AIM: Return each line of the material verbatim.

Annotation records:
________________________

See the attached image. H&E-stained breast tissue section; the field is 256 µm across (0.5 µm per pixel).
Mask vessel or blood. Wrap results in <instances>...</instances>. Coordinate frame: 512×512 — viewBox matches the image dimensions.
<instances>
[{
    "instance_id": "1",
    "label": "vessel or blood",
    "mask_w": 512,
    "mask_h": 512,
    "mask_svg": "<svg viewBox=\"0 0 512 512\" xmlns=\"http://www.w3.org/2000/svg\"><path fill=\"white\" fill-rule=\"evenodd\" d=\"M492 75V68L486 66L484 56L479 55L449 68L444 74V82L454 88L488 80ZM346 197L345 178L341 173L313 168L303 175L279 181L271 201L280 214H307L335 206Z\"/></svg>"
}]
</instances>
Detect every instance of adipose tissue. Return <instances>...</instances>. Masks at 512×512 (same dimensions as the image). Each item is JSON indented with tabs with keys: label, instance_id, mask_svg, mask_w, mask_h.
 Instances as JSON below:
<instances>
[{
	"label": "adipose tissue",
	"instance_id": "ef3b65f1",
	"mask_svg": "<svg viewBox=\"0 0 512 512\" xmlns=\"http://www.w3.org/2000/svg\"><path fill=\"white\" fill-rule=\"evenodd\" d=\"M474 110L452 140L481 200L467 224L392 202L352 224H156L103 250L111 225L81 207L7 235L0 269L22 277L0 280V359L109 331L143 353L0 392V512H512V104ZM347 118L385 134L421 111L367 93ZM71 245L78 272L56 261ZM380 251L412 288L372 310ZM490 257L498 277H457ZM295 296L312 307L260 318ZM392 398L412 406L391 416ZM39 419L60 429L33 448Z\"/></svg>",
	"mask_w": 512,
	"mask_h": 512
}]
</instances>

________________________

COMPLETE OUTPUT:
See the attached image. H&E-stained breast tissue section; the field is 256 µm across (0.5 µm per pixel).
Mask vessel or blood. Wrap results in <instances>...</instances>. Coordinate frame: 512×512 — viewBox matches the image dimensions.
<instances>
[{
    "instance_id": "1",
    "label": "vessel or blood",
    "mask_w": 512,
    "mask_h": 512,
    "mask_svg": "<svg viewBox=\"0 0 512 512\" xmlns=\"http://www.w3.org/2000/svg\"><path fill=\"white\" fill-rule=\"evenodd\" d=\"M492 75V68L486 66L484 56L479 55L449 68L444 74V82L454 88L488 80ZM346 197L345 178L341 173L313 168L303 175L279 181L271 201L280 214H307L335 206Z\"/></svg>"
}]
</instances>
Detect every instance of adipose tissue. Return <instances>...</instances>. Masks at 512×512 (same dimensions as the image). Each item is JSON indented with tabs with keys: label, instance_id, mask_svg, mask_w, mask_h.
 Instances as JSON below:
<instances>
[{
	"label": "adipose tissue",
	"instance_id": "ef3b65f1",
	"mask_svg": "<svg viewBox=\"0 0 512 512\" xmlns=\"http://www.w3.org/2000/svg\"><path fill=\"white\" fill-rule=\"evenodd\" d=\"M474 110L452 140L481 200L467 224L392 202L352 224H156L103 250L111 225L81 207L7 235L0 269L22 277L0 280V359L109 331L143 353L0 392V512H512V104ZM347 118L385 134L421 111L367 93ZM71 245L78 272L56 261ZM380 251L412 288L372 310ZM490 257L498 277H457ZM295 296L312 307L260 318ZM392 398L412 406L391 416ZM39 419L60 429L33 448Z\"/></svg>",
	"mask_w": 512,
	"mask_h": 512
}]
</instances>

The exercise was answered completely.